The answer should be a single number: how many lines of the entries below hold the word "width".

──────── PROVIDED RECORDS ────────

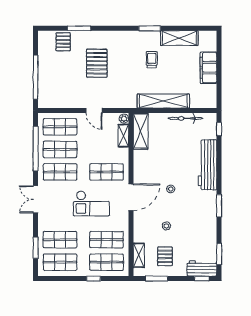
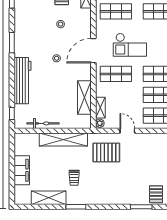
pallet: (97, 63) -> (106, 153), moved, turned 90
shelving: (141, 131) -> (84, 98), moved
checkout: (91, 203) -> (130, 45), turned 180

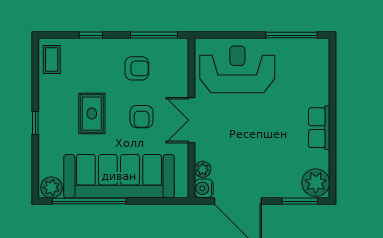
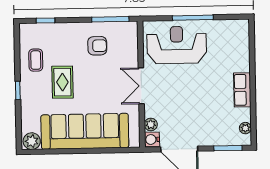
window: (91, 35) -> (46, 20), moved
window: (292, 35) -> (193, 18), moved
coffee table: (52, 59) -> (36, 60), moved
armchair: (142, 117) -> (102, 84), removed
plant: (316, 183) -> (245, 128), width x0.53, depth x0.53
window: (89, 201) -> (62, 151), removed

────────
──────── PROVIDED RECORDS ────────

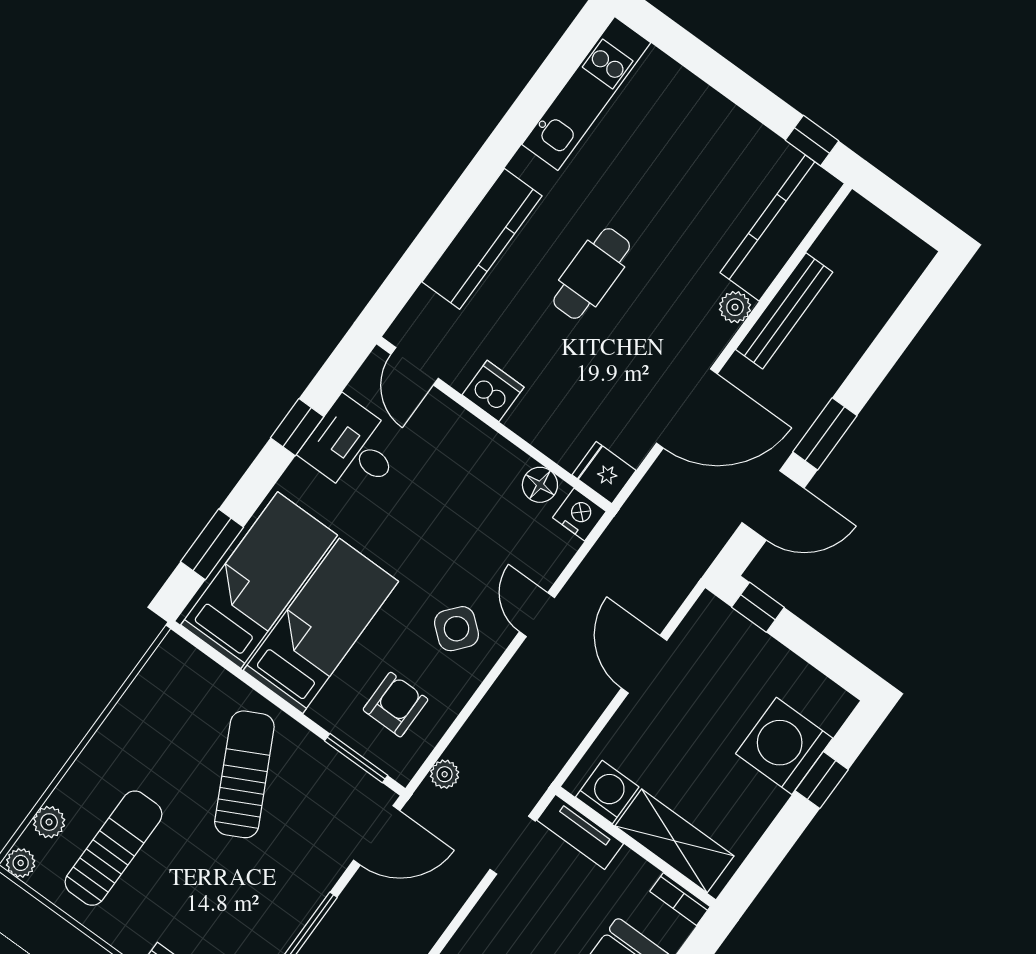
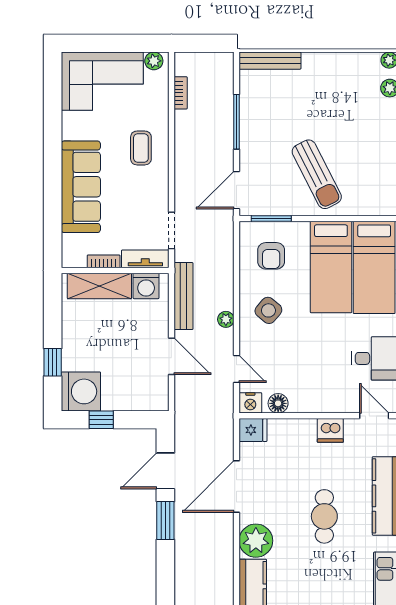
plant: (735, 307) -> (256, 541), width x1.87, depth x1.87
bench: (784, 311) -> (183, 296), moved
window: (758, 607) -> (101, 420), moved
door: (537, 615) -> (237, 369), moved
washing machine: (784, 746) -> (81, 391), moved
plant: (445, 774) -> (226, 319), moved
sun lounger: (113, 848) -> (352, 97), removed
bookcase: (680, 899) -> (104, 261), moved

────────

YOUR SOLUTION: 2